=== Dataset records ===

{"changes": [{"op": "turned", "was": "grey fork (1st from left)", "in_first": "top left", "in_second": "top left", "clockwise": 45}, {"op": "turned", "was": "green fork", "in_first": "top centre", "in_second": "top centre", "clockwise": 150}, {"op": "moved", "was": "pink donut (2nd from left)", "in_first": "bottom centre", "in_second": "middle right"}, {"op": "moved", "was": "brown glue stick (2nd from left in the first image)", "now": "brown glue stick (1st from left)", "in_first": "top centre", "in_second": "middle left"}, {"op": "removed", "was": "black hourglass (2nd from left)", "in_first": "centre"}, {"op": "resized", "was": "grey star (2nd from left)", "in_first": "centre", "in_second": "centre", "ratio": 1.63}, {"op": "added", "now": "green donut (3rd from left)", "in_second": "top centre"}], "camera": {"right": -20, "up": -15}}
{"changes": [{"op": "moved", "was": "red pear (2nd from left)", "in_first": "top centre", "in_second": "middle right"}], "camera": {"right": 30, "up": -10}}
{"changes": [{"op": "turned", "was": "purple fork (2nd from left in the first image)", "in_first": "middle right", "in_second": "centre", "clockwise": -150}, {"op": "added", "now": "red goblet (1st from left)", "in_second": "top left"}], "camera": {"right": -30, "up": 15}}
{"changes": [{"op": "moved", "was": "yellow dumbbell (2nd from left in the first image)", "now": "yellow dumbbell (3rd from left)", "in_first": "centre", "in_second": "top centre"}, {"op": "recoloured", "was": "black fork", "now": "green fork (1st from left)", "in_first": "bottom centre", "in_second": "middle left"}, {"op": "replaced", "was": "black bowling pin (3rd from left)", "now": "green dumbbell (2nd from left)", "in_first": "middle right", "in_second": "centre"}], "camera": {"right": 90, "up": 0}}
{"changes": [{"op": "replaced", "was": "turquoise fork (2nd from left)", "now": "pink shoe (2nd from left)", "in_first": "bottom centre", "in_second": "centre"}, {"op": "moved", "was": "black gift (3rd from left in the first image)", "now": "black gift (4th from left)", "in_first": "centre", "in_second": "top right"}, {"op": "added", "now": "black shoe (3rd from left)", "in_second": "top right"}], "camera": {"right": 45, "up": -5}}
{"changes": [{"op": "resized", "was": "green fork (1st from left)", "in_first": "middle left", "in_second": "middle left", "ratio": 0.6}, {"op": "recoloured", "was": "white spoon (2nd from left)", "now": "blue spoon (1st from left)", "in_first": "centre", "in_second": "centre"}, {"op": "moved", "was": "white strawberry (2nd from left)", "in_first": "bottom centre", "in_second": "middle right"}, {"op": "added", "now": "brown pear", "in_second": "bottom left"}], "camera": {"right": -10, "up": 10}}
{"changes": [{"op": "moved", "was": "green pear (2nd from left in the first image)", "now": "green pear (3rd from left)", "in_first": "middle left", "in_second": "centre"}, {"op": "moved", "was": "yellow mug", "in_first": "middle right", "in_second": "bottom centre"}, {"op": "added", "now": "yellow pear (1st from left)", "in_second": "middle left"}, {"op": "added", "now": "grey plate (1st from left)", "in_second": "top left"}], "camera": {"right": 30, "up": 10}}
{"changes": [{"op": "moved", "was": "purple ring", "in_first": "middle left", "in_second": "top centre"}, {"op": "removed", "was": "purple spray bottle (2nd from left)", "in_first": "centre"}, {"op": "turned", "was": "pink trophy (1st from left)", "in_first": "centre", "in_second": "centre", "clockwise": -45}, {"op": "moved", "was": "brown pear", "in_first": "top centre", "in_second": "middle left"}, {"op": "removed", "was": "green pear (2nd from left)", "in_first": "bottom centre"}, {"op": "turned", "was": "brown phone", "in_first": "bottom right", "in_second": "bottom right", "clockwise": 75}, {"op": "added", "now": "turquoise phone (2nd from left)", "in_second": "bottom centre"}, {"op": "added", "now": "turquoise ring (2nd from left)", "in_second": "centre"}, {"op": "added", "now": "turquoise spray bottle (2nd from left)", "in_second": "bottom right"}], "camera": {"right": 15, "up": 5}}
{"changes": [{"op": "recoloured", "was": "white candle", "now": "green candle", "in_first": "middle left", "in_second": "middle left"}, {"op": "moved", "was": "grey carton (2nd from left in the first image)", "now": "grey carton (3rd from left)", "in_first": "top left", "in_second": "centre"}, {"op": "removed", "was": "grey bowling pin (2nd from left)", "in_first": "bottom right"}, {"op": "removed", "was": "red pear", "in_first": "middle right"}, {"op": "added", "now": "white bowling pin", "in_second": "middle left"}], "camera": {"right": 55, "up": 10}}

=== The task ===
Every line of the data above is to be copied out exactly.

=== Solution ===
{"changes": [{"op": "turned", "was": "grey fork (1st from left)", "in_first": "top left", "in_second": "top left", "clockwise": 45}, {"op": "turned", "was": "green fork", "in_first": "top centre", "in_second": "top centre", "clockwise": 150}, {"op": "moved", "was": "pink donut (2nd from left)", "in_first": "bottom centre", "in_second": "middle right"}, {"op": "moved", "was": "brown glue stick (2nd from left in the first image)", "now": "brown glue stick (1st from left)", "in_first": "top centre", "in_second": "middle left"}, {"op": "removed", "was": "black hourglass (2nd from left)", "in_first": "centre"}, {"op": "resized", "was": "grey star (2nd from left)", "in_first": "centre", "in_second": "centre", "ratio": 1.63}, {"op": "added", "now": "green donut (3rd from left)", "in_second": "top centre"}], "camera": {"right": -20, "up": -15}}
{"changes": [{"op": "moved", "was": "red pear (2nd from left)", "in_first": "top centre", "in_second": "middle right"}], "camera": {"right": 30, "up": -10}}
{"changes": [{"op": "turned", "was": "purple fork (2nd from left in the first image)", "in_first": "middle right", "in_second": "centre", "clockwise": -150}, {"op": "added", "now": "red goblet (1st from left)", "in_second": "top left"}], "camera": {"right": -30, "up": 15}}
{"changes": [{"op": "moved", "was": "yellow dumbbell (2nd from left in the first image)", "now": "yellow dumbbell (3rd from left)", "in_first": "centre", "in_second": "top centre"}, {"op": "recoloured", "was": "black fork", "now": "green fork (1st from left)", "in_first": "bottom centre", "in_second": "middle left"}, {"op": "replaced", "was": "black bowling pin (3rd from left)", "now": "green dumbbell (2nd from left)", "in_first": "middle right", "in_second": "centre"}], "camera": {"right": 90, "up": 0}}
{"changes": [{"op": "replaced", "was": "turquoise fork (2nd from left)", "now": "pink shoe (2nd from left)", "in_first": "bottom centre", "in_second": "centre"}, {"op": "moved", "was": "black gift (3rd from left in the first image)", "now": "black gift (4th from left)", "in_first": "centre", "in_second": "top right"}, {"op": "added", "now": "black shoe (3rd from left)", "in_second": "top right"}], "camera": {"right": 45, "up": -5}}
{"changes": [{"op": "resized", "was": "green fork (1st from left)", "in_first": "middle left", "in_second": "middle left", "ratio": 0.6}, {"op": "recoloured", "was": "white spoon (2nd from left)", "now": "blue spoon (1st from left)", "in_first": "centre", "in_second": "centre"}, {"op": "moved", "was": "white strawberry (2nd from left)", "in_first": "bottom centre", "in_second": "middle right"}, {"op": "added", "now": "brown pear", "in_second": "bottom left"}], "camera": {"right": -10, "up": 10}}
{"changes": [{"op": "moved", "was": "green pear (2nd from left in the first image)", "now": "green pear (3rd from left)", "in_first": "middle left", "in_second": "centre"}, {"op": "moved", "was": "yellow mug", "in_first": "middle right", "in_second": "bottom centre"}, {"op": "added", "now": "yellow pear (1st from left)", "in_second": "middle left"}, {"op": "added", "now": "grey plate (1st from left)", "in_second": "top left"}], "camera": {"right": 30, "up": 10}}
{"changes": [{"op": "moved", "was": "purple ring", "in_first": "middle left", "in_second": "top centre"}, {"op": "removed", "was": "purple spray bottle (2nd from left)", "in_first": "centre"}, {"op": "turned", "was": "pink trophy (1st from left)", "in_first": "centre", "in_second": "centre", "clockwise": -45}, {"op": "moved", "was": "brown pear", "in_first": "top centre", "in_second": "middle left"}, {"op": "removed", "was": "green pear (2nd from left)", "in_first": "bottom centre"}, {"op": "turned", "was": "brown phone", "in_first": "bottom right", "in_second": "bottom right", "clockwise": 75}, {"op": "added", "now": "turquoise phone (2nd from left)", "in_second": "bottom centre"}, {"op": "added", "now": "turquoise ring (2nd from left)", "in_second": "centre"}, {"op": "added", "now": "turquoise spray bottle (2nd from left)", "in_second": "bottom right"}], "camera": {"right": 15, "up": 5}}
{"changes": [{"op": "recoloured", "was": "white candle", "now": "green candle", "in_first": "middle left", "in_second": "middle left"}, {"op": "moved", "was": "grey carton (2nd from left in the first image)", "now": "grey carton (3rd from left)", "in_first": "top left", "in_second": "centre"}, {"op": "removed", "was": "grey bowling pin (2nd from left)", "in_first": "bottom right"}, {"op": "removed", "was": "red pear", "in_first": "middle right"}, {"op": "added", "now": "white bowling pin", "in_second": "middle left"}], "camera": {"right": 55, "up": 10}}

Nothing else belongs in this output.